### WHAT IS NEEDED:
In the data below, the answer is the run of lines from the line containing "M1: none -> motor 12V (NET13, NET25)" through the line containing "TR3: NPN BD139", both included; print it exactly and nothing else.

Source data
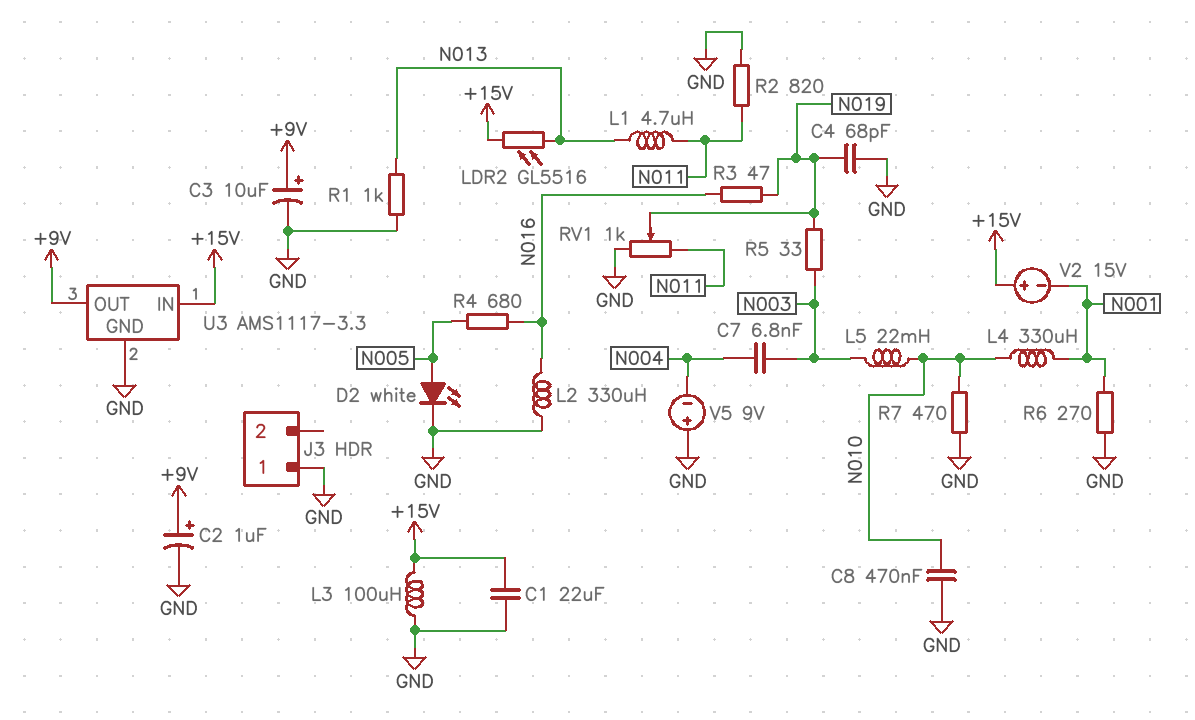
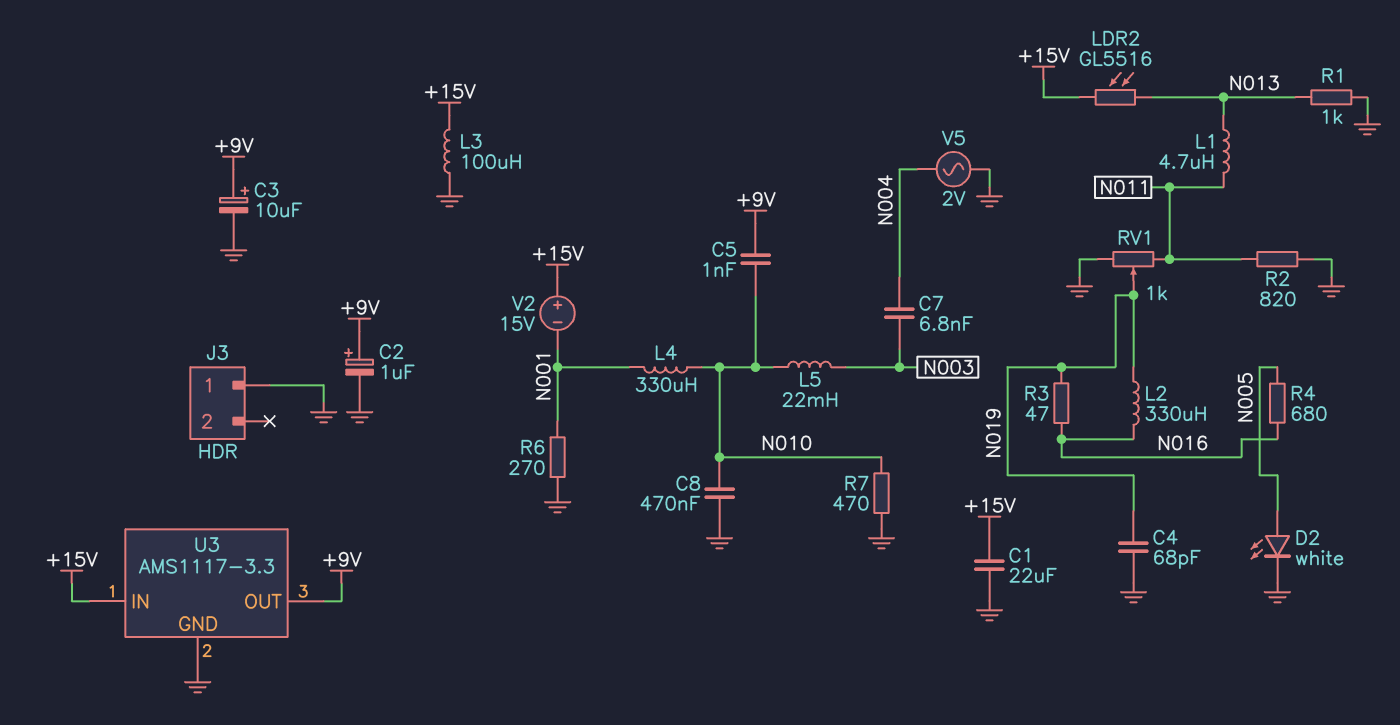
C5: none -> 1nF (+9V, N010)
L2: 330uH (GND, N016) -> 330uH (N016, N019)
R5: 33 (N003, N019) -> none
V5: 9V (plus GND, minus N004) -> AC 2V (GND, N004)

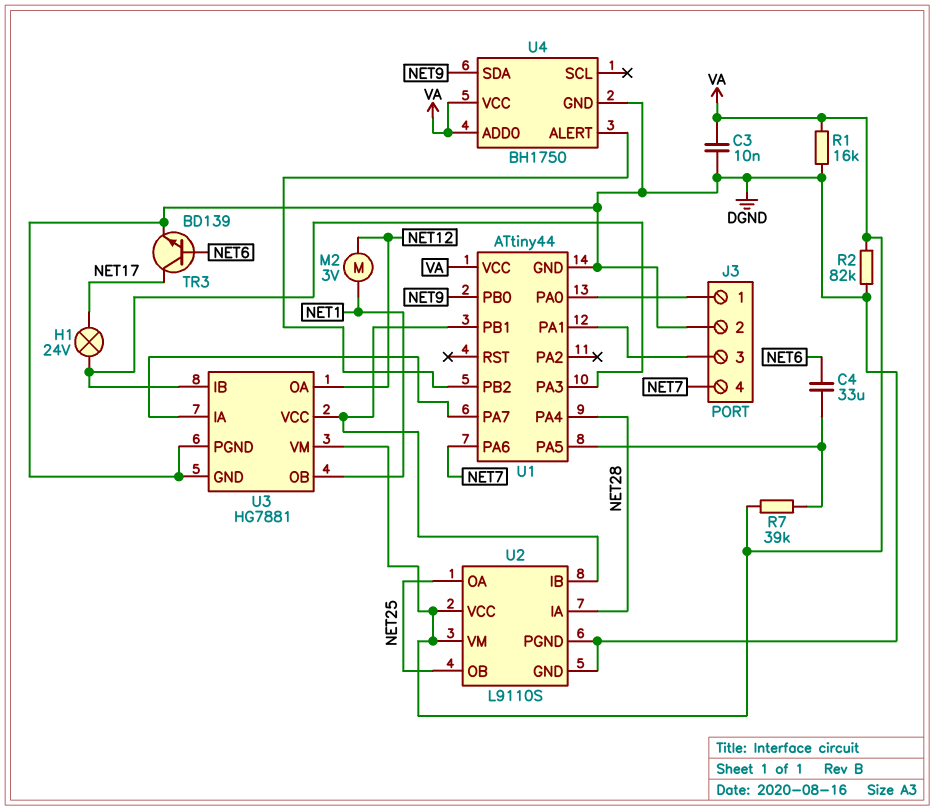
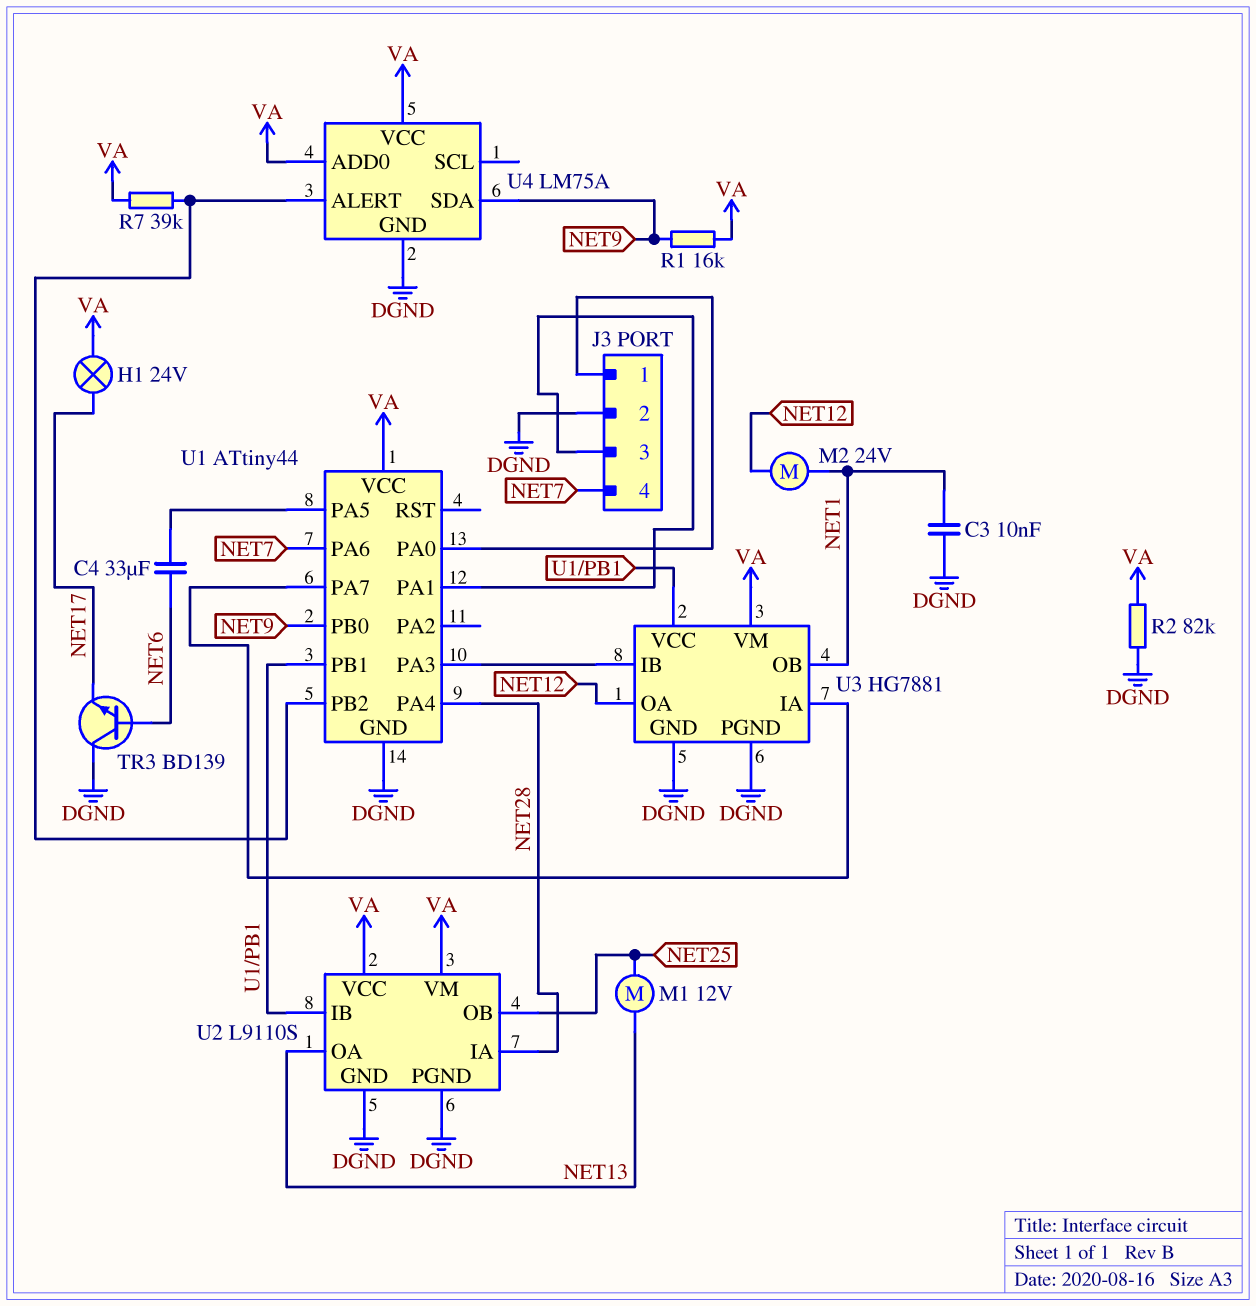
C3: 10nF (DGND, VA) -> 10nF (DGND, NET1)
H1: lamp 24V (NET17, U1/PA3) -> lamp 24V (NET17, VA)
M1: none -> motor 12V (NET13, NET25)
M2: motor 3V (NET1, NET12) -> motor 24V (NET1, NET12)
R1: 16k (DGND, VA) -> 16k (NET9, VA)
R7: 39k (U1/PA5, VA) -> 39k (U1/PB2, VA)
TR3: NPN BD139 (B NET6, C NET17, E DGND) -> NPN BD139 (B NET6, C DGND, E NET17)
U2 pin OA: NET25 -> NET13
U4: BH1750 -> LM75A

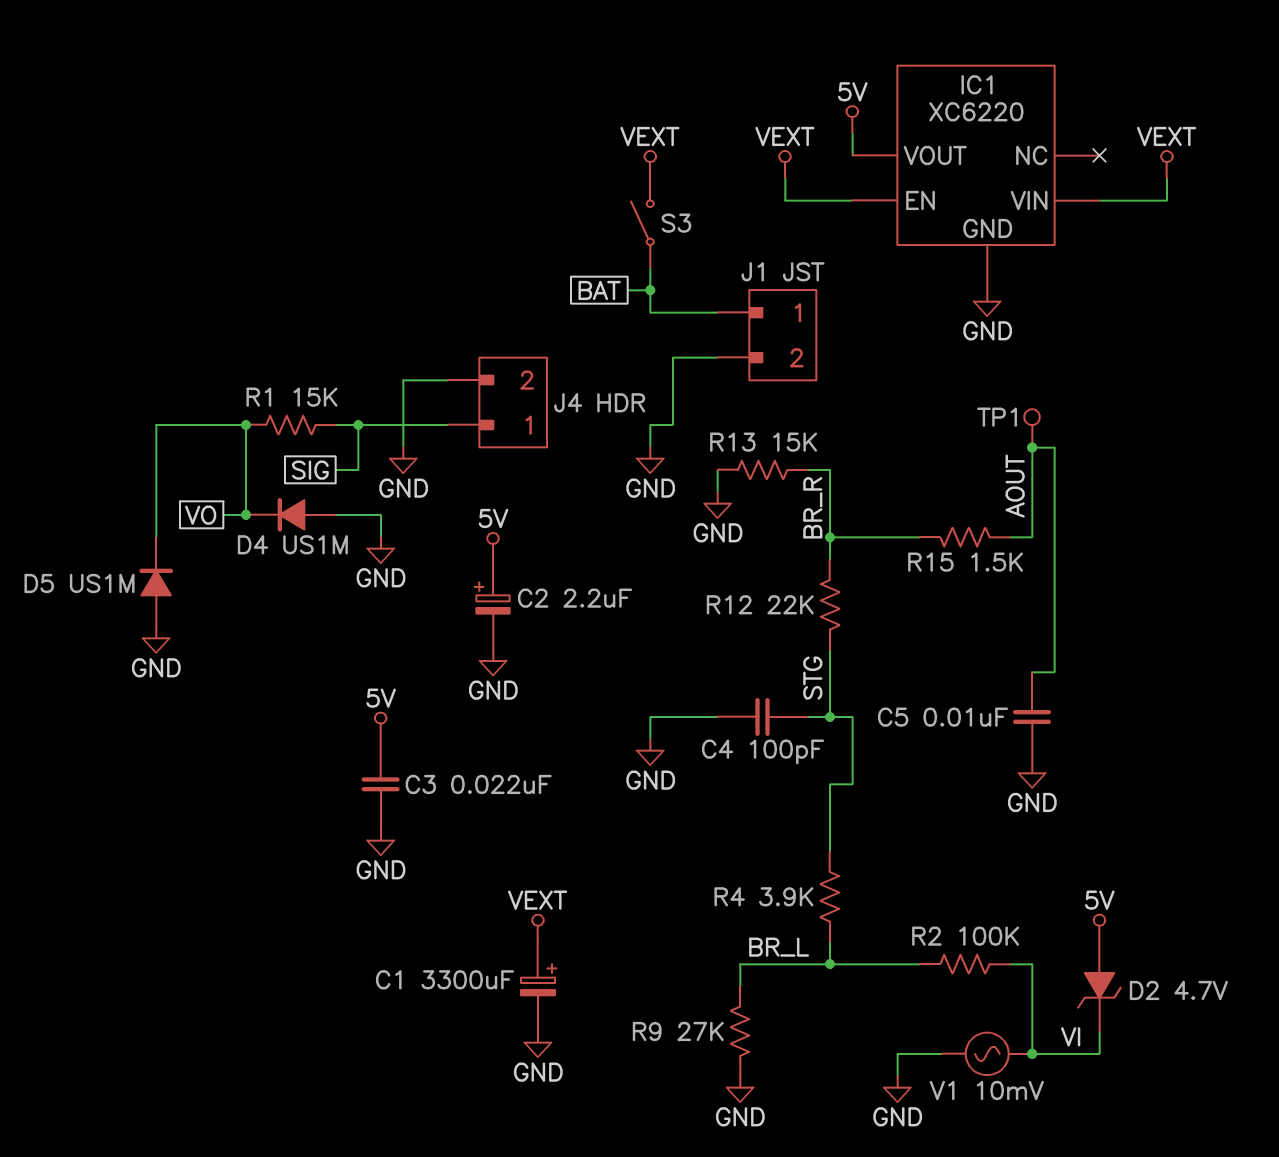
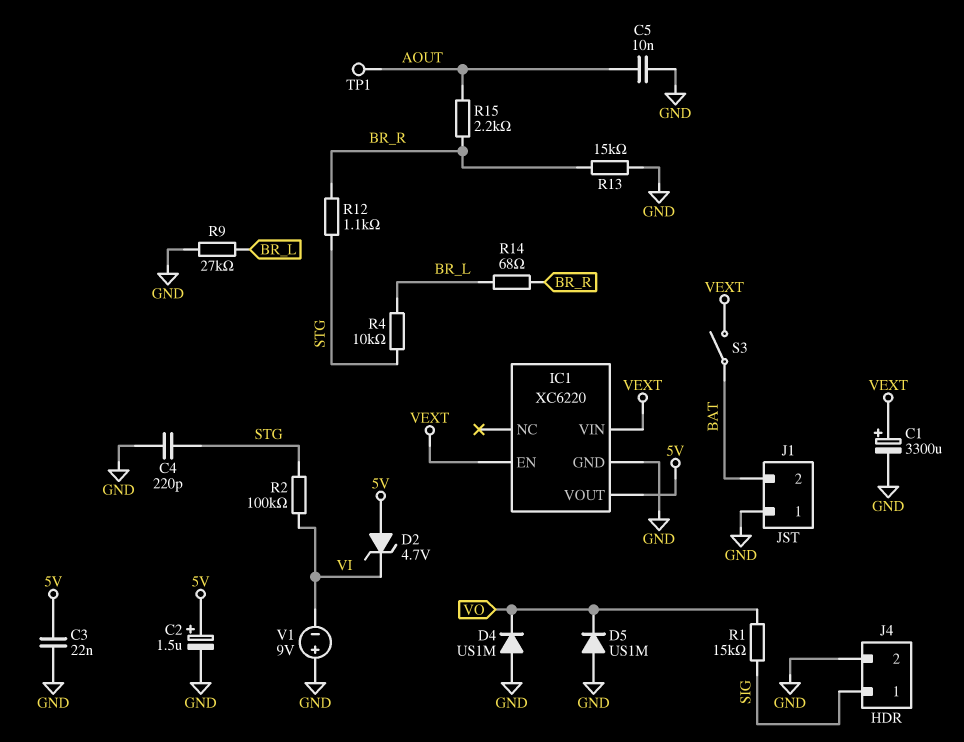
C2: 2.2uF (plus 5V, minus GND) -> 1.5uF (plus 5V, minus GND)
C4: 100pF (GND, STG) -> 220pF (GND, STG)
J1 pin 1: BAT -> GND
J1 pin 2: GND -> BAT
R2: 100k (BR_L, VI) -> 100k (STG, VI)
R4: 3.9k (BR_L, STG) -> 10k (BR_L, STG)
R12: 22k (BR_R, STG) -> 1.1k (BR_R, STG)
R14: none -> 68 (BR_L, BR_R)
R15: 1.5k (AOUT, BR_R) -> 2.2k (AOUT, BR_R)
V1: AC 10mV (GND, VI) -> 9V (plus GND, minus VI)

### TASK SOLUTION:
M1: none -> motor 12V (NET13, NET25)
M2: motor 3V (NET1, NET12) -> motor 24V (NET1, NET12)
R1: 16k (DGND, VA) -> 16k (NET9, VA)
R7: 39k (U1/PA5, VA) -> 39k (U1/PB2, VA)
TR3: NPN BD139 (B NET6, C NET17, E DGND) -> NPN BD139 (B NET6, C DGND, E NET17)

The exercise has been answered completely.